● What you need to do:
The answer is to be an exact copy of the lines below running from the line with "grey bowl: 1 -> 0" down to the line with "orange stacking toy: 1 -> 2", both ends included, and nothing more.

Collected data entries

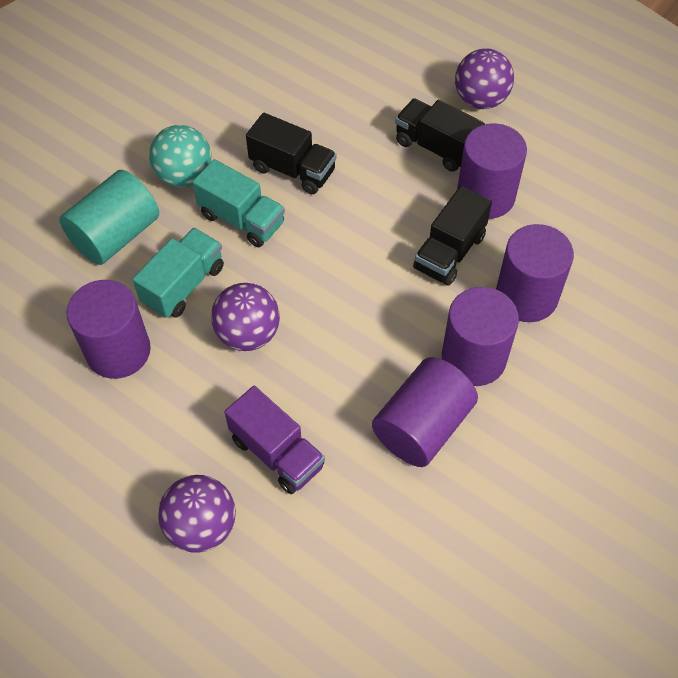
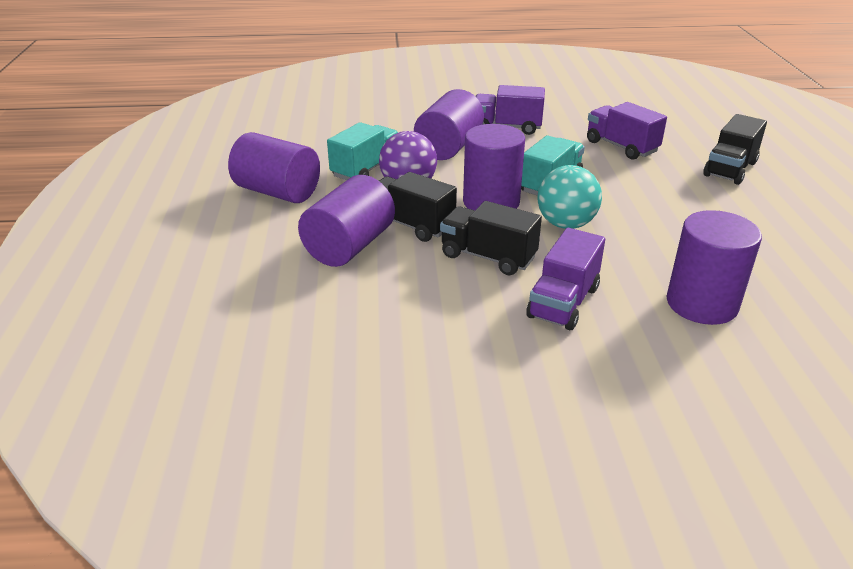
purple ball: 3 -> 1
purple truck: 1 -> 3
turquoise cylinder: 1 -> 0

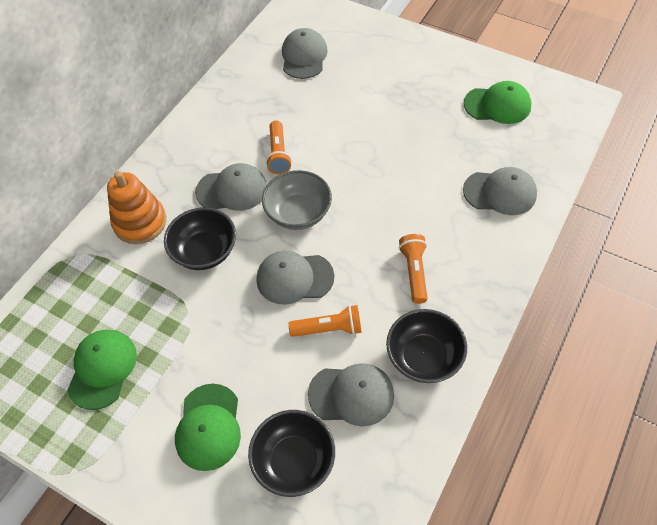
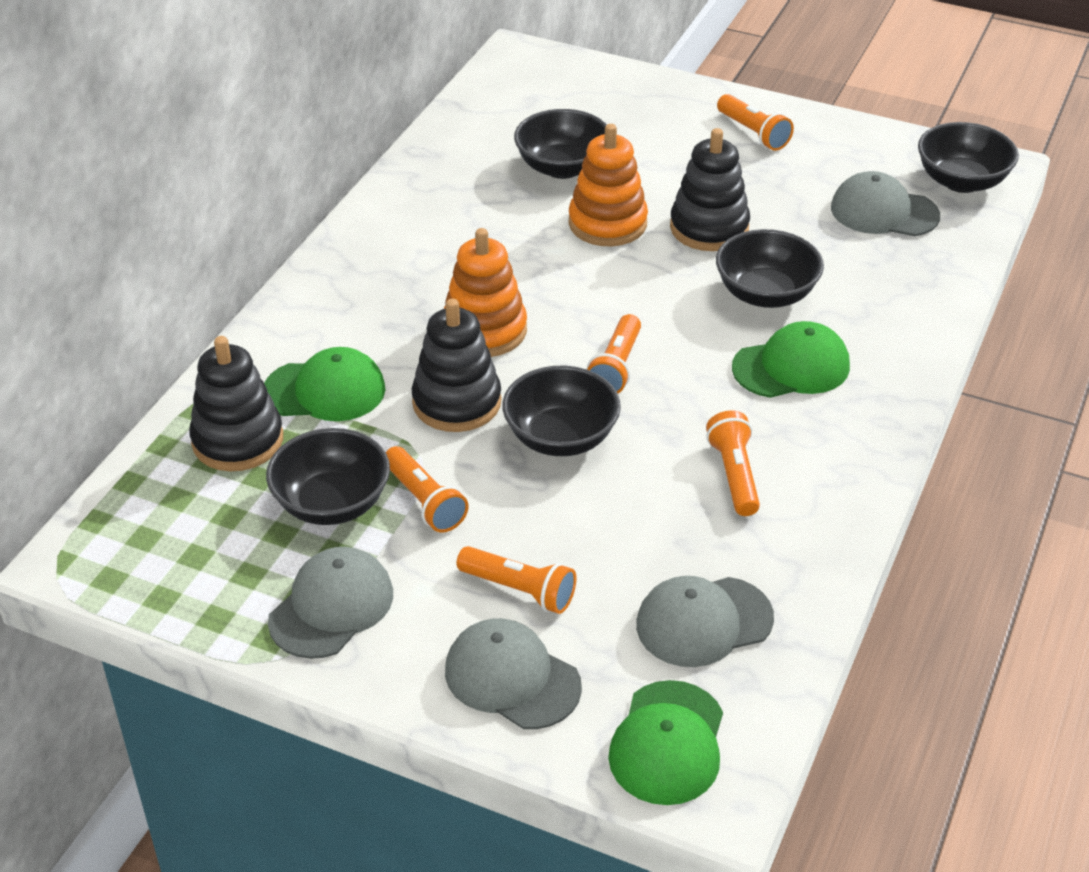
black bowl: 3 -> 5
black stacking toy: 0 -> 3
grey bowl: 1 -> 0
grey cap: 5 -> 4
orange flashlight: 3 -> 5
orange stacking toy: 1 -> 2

---

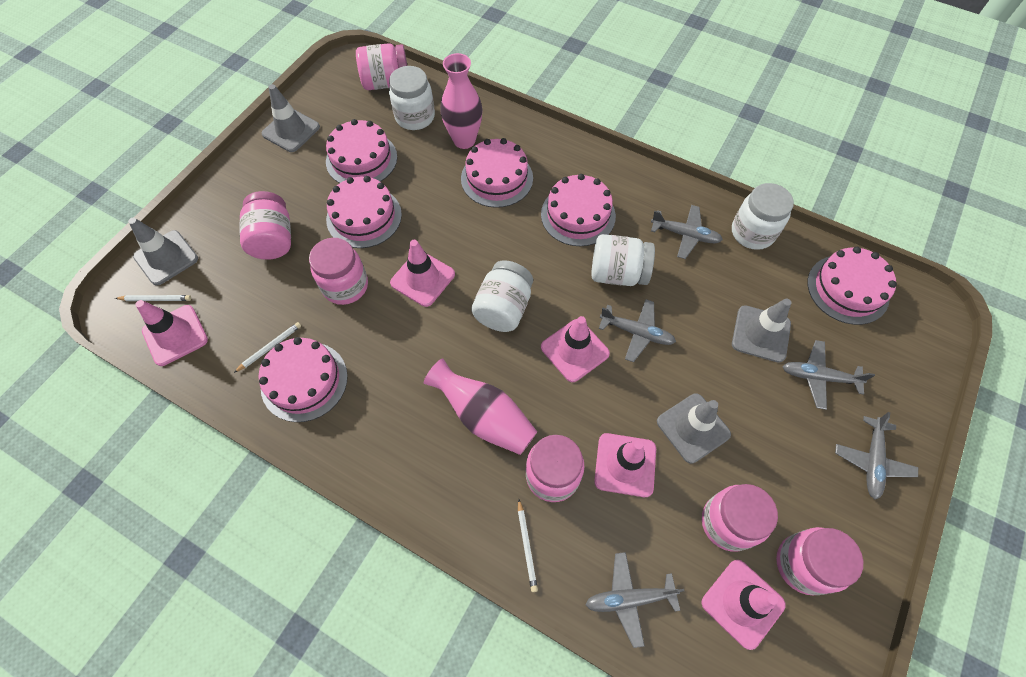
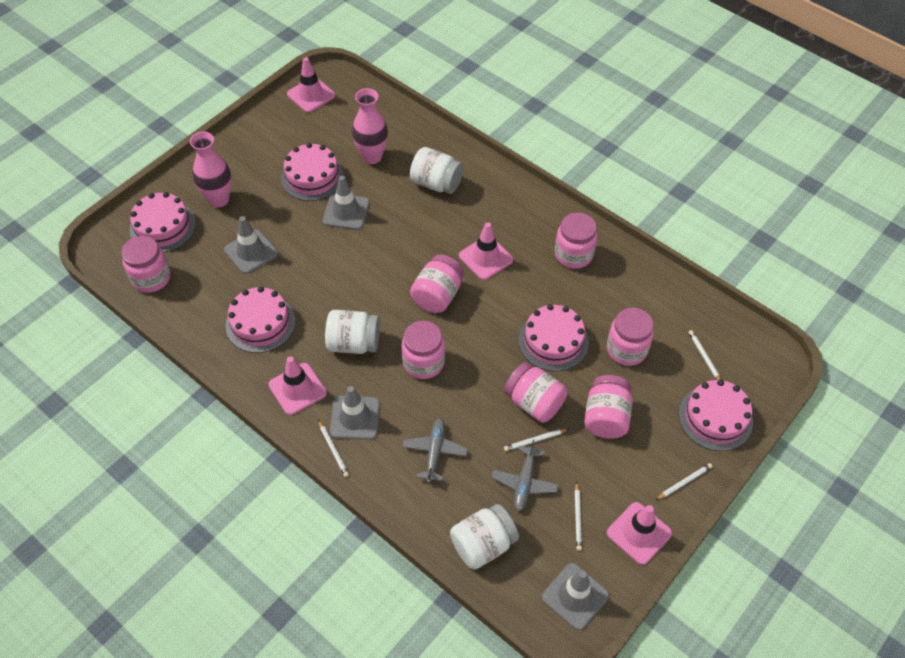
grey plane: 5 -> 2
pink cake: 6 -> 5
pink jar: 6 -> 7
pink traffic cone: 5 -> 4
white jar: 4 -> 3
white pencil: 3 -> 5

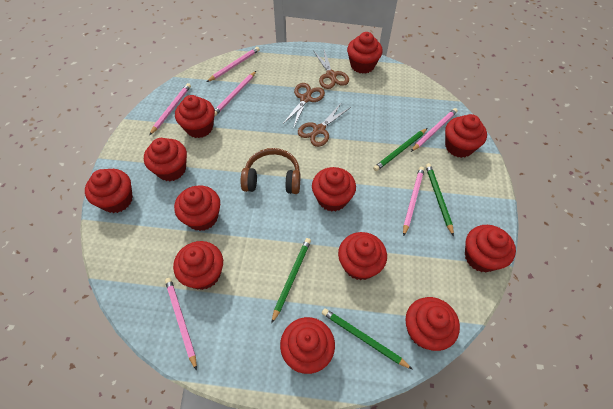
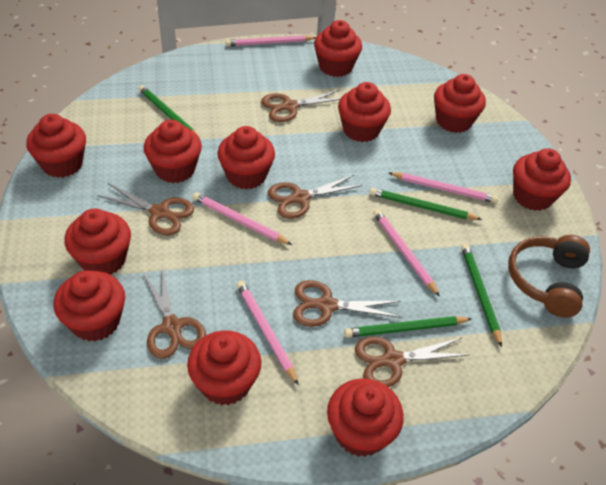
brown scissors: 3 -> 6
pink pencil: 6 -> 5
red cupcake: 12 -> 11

● Completed exercise:
grey bowl: 1 -> 0
grey cap: 5 -> 4
orange flashlight: 3 -> 5
orange stacking toy: 1 -> 2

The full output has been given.